==== Data for the task ====
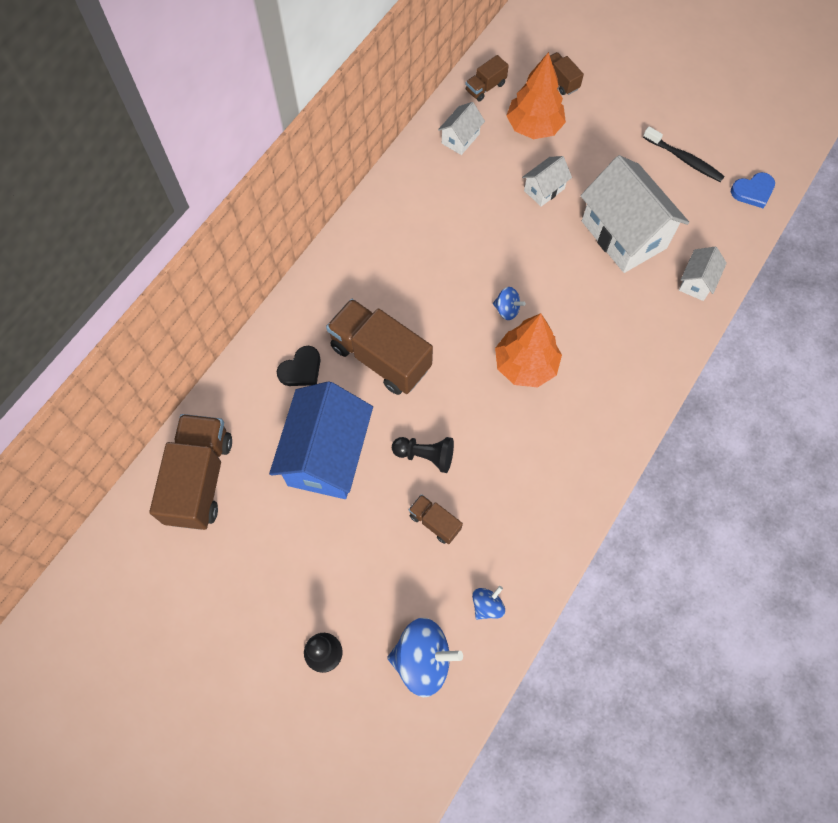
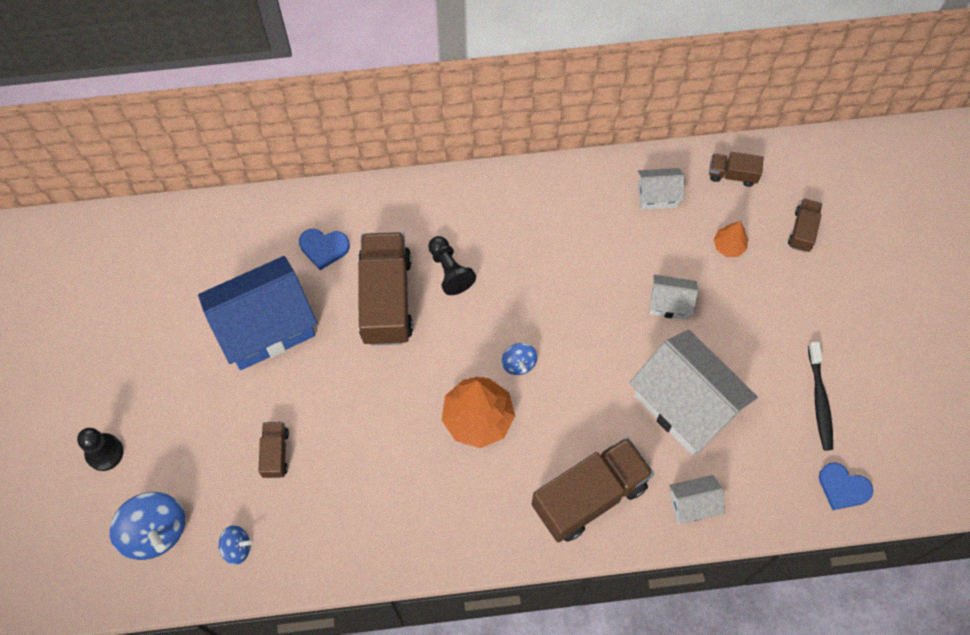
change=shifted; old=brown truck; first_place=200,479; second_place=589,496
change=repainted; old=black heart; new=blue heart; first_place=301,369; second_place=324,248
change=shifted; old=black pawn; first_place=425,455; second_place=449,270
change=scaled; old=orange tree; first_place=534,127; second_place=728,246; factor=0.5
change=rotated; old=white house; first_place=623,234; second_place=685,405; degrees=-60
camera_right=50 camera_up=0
====
==== Data for the task ====
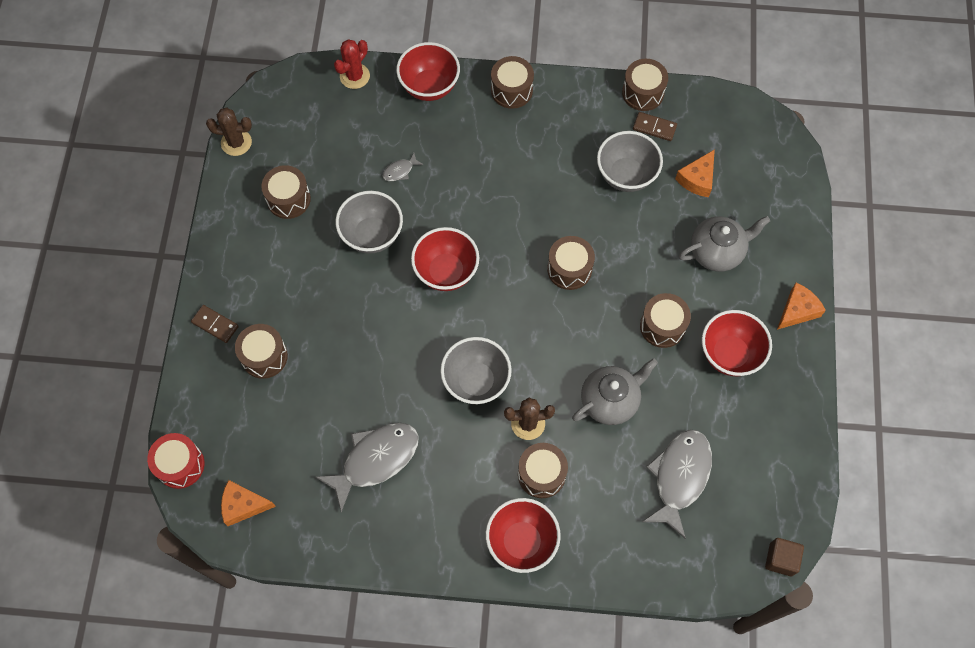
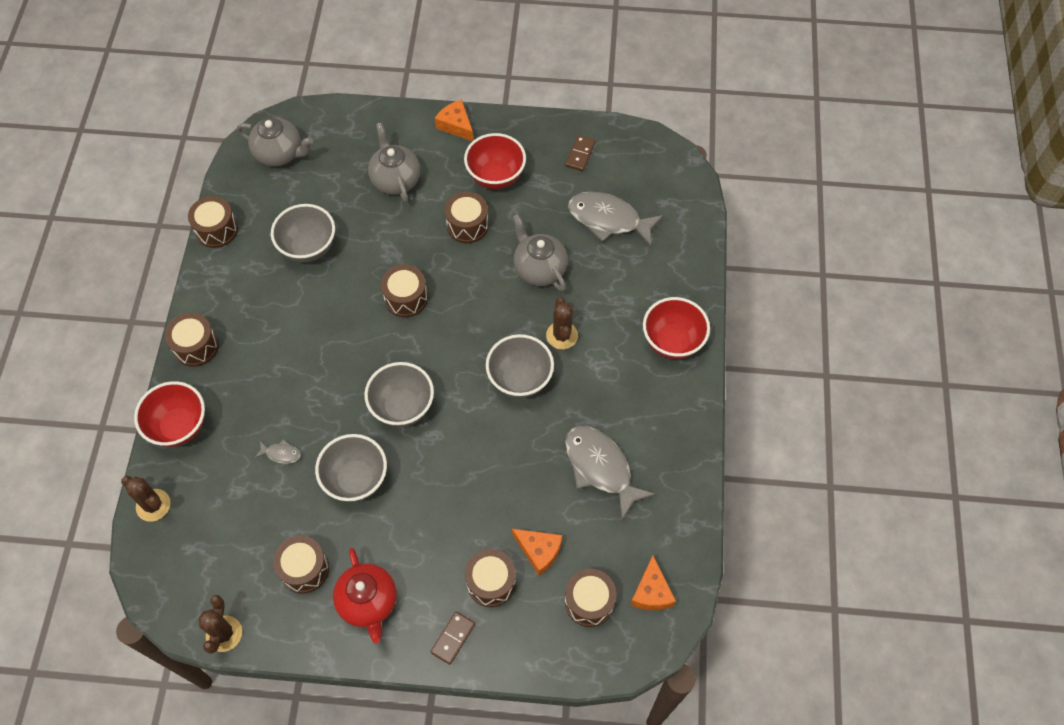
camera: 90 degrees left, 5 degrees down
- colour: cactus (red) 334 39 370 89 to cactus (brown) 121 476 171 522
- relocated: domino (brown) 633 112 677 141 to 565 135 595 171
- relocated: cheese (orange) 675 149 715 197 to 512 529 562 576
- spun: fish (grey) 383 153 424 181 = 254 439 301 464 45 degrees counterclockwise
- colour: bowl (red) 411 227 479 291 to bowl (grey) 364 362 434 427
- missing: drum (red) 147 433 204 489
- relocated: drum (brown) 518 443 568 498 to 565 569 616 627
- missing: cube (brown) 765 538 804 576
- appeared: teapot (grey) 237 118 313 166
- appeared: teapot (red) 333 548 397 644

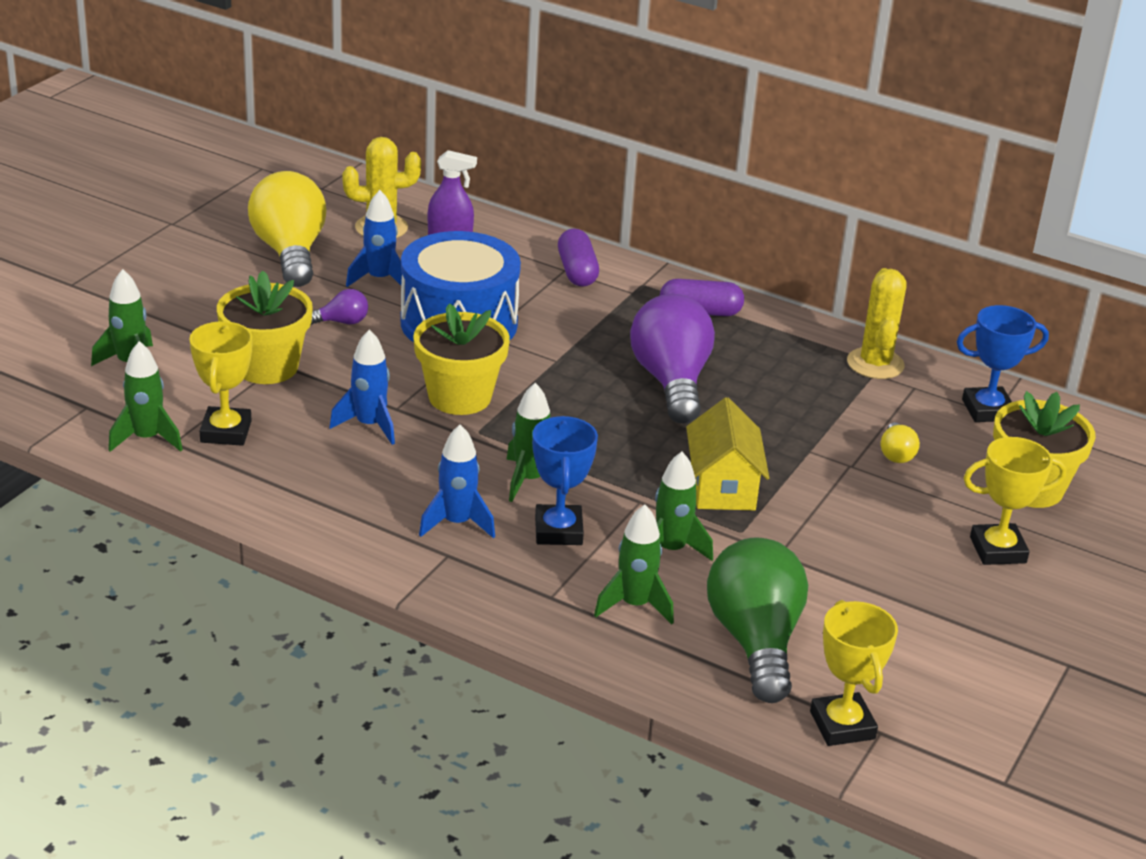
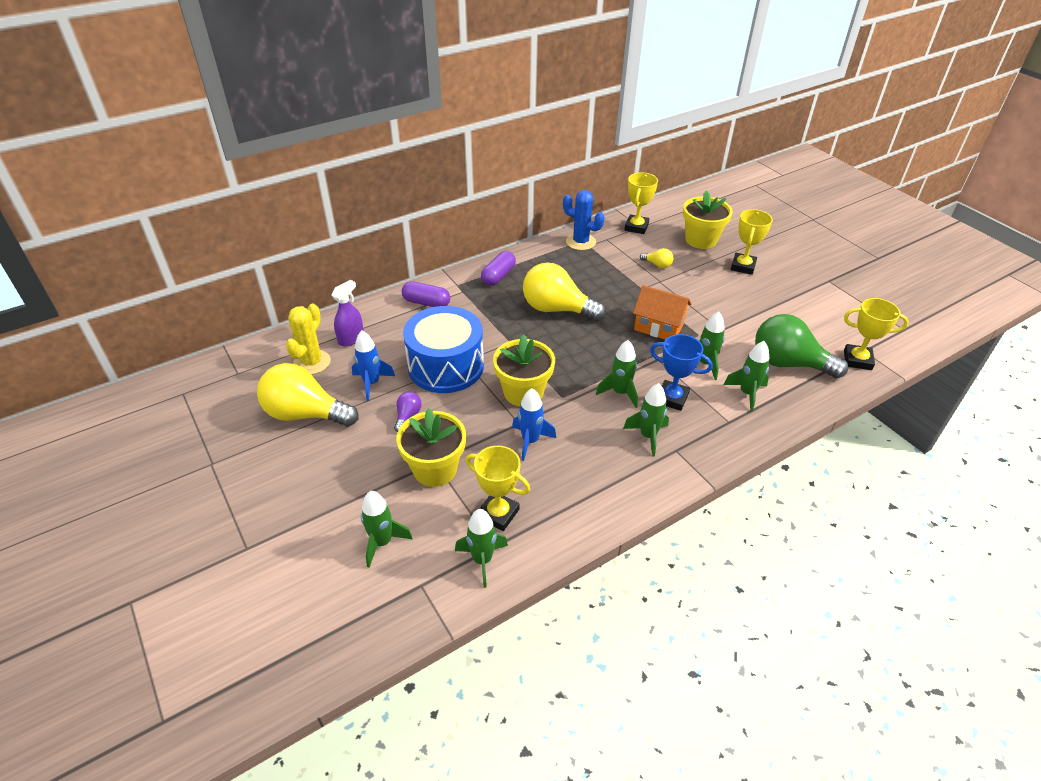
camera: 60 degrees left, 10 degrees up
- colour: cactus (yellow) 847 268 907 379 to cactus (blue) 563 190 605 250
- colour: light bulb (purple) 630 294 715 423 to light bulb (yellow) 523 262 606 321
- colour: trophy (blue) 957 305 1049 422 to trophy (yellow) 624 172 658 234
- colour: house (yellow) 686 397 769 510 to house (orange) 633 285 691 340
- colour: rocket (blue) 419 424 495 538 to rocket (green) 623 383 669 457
====
==== Data for the task ====
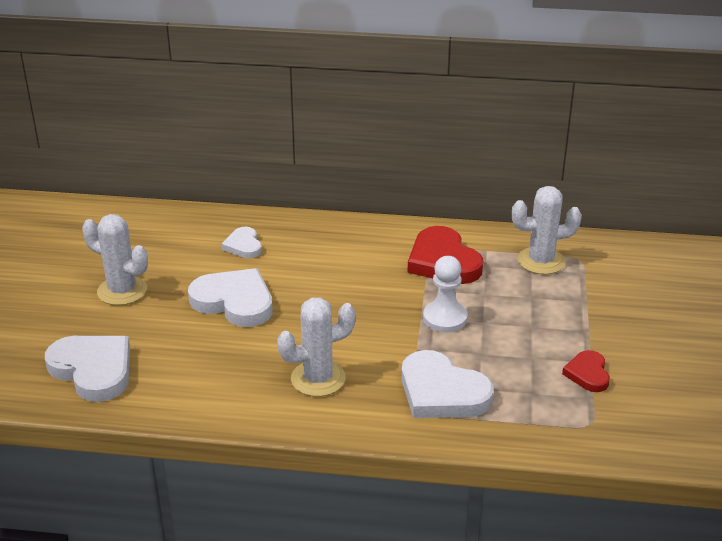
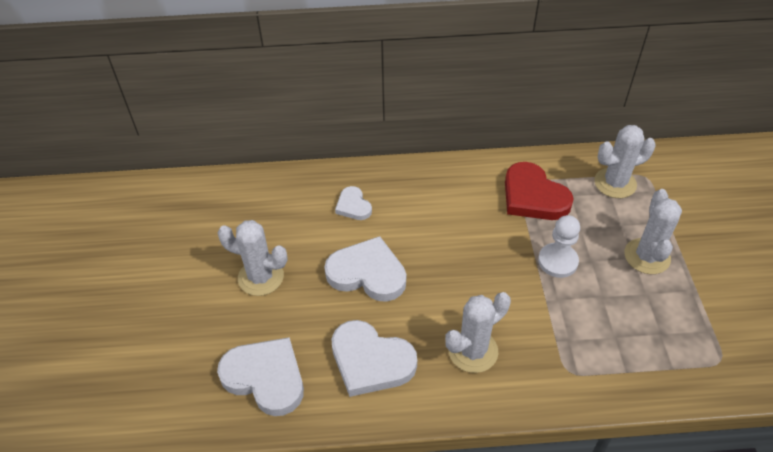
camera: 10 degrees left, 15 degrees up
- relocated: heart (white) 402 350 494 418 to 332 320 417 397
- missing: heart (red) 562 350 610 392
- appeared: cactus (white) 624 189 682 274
====
Report each line of the entries where the word "drum" occurs.

Exercise output:
- missing: drum (red) 147 433 204 489
- relocated: drum (brown) 518 443 568 498 to 565 569 616 627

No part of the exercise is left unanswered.